**WHAT IS BEING ASKED**
Your task is to transcribe the entries below exactly, from their first line down to the line containing "TEMP2 pin OUT: A3 -> D7", and to stop there.

**MATERIAL FOR THE TASK**
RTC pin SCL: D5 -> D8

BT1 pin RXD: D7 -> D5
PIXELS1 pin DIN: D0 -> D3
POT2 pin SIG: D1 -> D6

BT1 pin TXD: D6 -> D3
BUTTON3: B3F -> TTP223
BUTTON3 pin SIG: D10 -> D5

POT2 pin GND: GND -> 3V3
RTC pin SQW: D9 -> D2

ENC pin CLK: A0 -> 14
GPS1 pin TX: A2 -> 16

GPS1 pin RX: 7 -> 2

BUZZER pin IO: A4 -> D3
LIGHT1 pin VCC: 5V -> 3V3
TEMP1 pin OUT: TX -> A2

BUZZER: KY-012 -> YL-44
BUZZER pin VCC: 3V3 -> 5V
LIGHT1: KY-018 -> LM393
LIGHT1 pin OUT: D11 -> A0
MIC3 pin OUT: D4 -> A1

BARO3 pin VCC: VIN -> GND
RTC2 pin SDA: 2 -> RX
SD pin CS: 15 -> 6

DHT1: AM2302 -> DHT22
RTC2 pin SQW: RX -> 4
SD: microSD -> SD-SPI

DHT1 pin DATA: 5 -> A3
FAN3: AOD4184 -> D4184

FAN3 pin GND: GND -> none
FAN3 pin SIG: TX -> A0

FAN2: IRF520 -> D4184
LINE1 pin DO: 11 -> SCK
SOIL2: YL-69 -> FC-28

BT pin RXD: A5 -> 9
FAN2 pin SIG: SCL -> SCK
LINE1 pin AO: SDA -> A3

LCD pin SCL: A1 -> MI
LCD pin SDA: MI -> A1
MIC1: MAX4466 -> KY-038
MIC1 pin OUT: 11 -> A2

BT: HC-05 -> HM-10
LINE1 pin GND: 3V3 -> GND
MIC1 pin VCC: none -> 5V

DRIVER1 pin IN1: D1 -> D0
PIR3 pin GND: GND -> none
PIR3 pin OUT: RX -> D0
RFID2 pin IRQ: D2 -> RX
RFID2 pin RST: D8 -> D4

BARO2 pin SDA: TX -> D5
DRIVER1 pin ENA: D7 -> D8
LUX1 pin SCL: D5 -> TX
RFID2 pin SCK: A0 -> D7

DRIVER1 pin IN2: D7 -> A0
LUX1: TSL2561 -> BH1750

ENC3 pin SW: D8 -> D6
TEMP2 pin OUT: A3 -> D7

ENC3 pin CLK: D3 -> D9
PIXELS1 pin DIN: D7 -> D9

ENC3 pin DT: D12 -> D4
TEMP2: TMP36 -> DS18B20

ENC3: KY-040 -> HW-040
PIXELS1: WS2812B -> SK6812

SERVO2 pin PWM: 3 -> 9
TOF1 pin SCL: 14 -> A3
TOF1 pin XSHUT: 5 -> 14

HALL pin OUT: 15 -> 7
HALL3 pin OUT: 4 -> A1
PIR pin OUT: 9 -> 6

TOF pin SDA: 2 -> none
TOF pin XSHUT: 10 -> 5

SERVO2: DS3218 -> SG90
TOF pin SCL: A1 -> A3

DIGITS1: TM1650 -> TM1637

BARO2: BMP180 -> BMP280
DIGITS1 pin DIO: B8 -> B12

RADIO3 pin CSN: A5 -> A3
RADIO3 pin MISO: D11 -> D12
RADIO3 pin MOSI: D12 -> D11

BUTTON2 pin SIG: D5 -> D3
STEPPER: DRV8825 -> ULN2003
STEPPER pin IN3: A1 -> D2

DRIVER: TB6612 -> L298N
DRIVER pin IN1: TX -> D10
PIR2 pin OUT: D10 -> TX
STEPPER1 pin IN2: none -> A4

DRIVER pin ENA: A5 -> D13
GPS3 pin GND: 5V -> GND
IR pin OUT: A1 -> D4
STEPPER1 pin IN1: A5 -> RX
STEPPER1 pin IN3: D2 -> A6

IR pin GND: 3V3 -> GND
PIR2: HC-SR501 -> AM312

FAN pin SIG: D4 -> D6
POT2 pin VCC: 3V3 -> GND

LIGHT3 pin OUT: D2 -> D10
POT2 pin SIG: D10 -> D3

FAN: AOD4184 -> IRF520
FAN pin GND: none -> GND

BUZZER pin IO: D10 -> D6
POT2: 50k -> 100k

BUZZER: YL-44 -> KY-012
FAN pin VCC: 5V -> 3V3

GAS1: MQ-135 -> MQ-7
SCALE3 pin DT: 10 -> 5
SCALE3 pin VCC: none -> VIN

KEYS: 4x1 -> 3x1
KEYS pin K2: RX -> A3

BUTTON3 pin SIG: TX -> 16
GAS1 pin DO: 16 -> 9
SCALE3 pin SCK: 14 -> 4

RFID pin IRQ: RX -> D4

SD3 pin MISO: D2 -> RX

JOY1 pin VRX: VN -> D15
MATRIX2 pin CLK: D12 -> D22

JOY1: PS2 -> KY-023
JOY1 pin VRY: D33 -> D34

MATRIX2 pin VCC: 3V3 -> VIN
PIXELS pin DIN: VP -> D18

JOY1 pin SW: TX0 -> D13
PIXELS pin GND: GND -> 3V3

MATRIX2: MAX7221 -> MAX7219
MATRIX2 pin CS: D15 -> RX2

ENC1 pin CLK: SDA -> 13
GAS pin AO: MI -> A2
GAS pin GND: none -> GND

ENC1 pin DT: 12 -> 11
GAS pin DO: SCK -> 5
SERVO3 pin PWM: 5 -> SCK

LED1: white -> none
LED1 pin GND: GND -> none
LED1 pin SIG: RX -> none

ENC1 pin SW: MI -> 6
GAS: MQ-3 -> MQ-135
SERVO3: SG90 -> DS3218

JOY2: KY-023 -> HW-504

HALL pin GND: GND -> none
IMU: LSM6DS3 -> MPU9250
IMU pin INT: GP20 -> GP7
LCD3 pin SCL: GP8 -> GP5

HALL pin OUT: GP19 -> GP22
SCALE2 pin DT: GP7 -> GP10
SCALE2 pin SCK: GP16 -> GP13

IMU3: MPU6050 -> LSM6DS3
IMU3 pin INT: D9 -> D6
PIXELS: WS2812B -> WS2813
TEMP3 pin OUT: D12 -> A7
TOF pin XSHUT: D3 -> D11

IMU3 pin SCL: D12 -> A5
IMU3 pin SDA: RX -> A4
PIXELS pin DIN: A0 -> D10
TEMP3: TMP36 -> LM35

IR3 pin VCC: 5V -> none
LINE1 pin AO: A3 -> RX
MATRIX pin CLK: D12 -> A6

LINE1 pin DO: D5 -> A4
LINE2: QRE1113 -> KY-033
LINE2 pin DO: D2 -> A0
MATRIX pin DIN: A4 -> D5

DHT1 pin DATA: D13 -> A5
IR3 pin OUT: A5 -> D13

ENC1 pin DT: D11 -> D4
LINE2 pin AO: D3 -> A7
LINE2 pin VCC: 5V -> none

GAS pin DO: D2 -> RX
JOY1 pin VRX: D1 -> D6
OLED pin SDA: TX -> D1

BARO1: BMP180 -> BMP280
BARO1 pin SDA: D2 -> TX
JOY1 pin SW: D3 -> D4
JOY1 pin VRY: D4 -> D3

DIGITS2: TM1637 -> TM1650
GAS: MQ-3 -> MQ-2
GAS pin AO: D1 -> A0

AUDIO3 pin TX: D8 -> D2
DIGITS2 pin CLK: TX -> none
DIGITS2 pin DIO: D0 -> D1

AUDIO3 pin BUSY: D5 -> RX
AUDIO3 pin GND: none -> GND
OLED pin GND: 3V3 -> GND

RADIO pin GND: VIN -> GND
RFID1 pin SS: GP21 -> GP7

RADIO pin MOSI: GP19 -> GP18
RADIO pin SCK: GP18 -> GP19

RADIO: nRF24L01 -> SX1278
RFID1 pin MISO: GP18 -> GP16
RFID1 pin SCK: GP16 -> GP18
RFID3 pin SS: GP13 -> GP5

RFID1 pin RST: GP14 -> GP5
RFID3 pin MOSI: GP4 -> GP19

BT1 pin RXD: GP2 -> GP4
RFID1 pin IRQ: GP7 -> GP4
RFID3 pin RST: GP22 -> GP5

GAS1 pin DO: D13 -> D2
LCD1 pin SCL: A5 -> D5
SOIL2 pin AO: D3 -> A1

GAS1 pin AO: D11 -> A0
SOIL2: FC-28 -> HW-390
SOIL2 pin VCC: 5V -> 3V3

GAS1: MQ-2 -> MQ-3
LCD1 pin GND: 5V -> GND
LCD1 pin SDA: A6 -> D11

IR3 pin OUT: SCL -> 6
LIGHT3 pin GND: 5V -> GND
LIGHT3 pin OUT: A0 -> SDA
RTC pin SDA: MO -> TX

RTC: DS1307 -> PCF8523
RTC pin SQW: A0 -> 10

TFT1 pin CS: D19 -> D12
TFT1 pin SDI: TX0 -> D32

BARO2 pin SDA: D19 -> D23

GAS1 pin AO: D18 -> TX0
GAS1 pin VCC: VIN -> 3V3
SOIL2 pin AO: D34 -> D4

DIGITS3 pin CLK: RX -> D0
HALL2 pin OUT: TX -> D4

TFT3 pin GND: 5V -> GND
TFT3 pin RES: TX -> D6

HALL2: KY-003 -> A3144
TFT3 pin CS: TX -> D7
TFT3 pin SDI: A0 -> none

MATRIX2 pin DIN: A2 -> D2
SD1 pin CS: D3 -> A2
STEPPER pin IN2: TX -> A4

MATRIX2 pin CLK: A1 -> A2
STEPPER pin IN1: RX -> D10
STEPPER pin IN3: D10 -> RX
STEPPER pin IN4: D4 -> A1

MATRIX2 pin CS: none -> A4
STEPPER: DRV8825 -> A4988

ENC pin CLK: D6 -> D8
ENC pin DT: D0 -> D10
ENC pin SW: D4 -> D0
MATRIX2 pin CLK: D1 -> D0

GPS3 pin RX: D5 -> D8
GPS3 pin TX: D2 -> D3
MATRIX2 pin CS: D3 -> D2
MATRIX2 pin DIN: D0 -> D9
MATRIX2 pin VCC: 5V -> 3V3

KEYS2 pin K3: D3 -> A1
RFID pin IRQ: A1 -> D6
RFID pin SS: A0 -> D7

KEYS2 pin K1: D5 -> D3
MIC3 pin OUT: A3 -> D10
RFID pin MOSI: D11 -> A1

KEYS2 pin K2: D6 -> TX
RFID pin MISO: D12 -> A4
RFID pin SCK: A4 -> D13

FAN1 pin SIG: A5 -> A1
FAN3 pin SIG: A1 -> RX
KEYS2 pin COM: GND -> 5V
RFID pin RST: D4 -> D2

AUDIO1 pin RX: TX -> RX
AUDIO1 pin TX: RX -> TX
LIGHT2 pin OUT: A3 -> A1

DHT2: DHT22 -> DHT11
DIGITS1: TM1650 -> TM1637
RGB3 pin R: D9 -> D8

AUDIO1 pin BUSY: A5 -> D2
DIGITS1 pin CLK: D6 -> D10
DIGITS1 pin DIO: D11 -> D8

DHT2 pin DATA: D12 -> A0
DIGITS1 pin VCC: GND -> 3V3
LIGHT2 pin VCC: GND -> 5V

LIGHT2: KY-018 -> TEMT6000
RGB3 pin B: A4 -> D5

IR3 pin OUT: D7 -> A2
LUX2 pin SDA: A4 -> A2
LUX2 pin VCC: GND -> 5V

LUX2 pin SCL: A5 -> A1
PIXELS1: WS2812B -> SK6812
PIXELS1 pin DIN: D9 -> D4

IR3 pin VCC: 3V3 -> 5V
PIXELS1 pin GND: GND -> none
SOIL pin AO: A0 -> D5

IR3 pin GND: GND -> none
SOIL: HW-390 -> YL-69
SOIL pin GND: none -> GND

**EXERCISE SOLUTION**
RTC pin SCL: D5 -> D8

BT1 pin RXD: D7 -> D5
PIXELS1 pin DIN: D0 -> D3
POT2 pin SIG: D1 -> D6

BT1 pin TXD: D6 -> D3
BUTTON3: B3F -> TTP223
BUTTON3 pin SIG: D10 -> D5

POT2 pin GND: GND -> 3V3
RTC pin SQW: D9 -> D2

ENC pin CLK: A0 -> 14
GPS1 pin TX: A2 -> 16

GPS1 pin RX: 7 -> 2

BUZZER pin IO: A4 -> D3
LIGHT1 pin VCC: 5V -> 3V3
TEMP1 pin OUT: TX -> A2

BUZZER: KY-012 -> YL-44
BUZZER pin VCC: 3V3 -> 5V
LIGHT1: KY-018 -> LM393
LIGHT1 pin OUT: D11 -> A0
MIC3 pin OUT: D4 -> A1

BARO3 pin VCC: VIN -> GND
RTC2 pin SDA: 2 -> RX
SD pin CS: 15 -> 6

DHT1: AM2302 -> DHT22
RTC2 pin SQW: RX -> 4
SD: microSD -> SD-SPI

DHT1 pin DATA: 5 -> A3
FAN3: AOD4184 -> D4184

FAN3 pin GND: GND -> none
FAN3 pin SIG: TX -> A0

FAN2: IRF520 -> D4184
LINE1 pin DO: 11 -> SCK
SOIL2: YL-69 -> FC-28

BT pin RXD: A5 -> 9
FAN2 pin SIG: SCL -> SCK
LINE1 pin AO: SDA -> A3

LCD pin SCL: A1 -> MI
LCD pin SDA: MI -> A1
MIC1: MAX4466 -> KY-038
MIC1 pin OUT: 11 -> A2

BT: HC-05 -> HM-10
LINE1 pin GND: 3V3 -> GND
MIC1 pin VCC: none -> 5V

DRIVER1 pin IN1: D1 -> D0
PIR3 pin GND: GND -> none
PIR3 pin OUT: RX -> D0
RFID2 pin IRQ: D2 -> RX
RFID2 pin RST: D8 -> D4

BARO2 pin SDA: TX -> D5
DRIVER1 pin ENA: D7 -> D8
LUX1 pin SCL: D5 -> TX
RFID2 pin SCK: A0 -> D7

DRIVER1 pin IN2: D7 -> A0
LUX1: TSL2561 -> BH1750

ENC3 pin SW: D8 -> D6
TEMP2 pin OUT: A3 -> D7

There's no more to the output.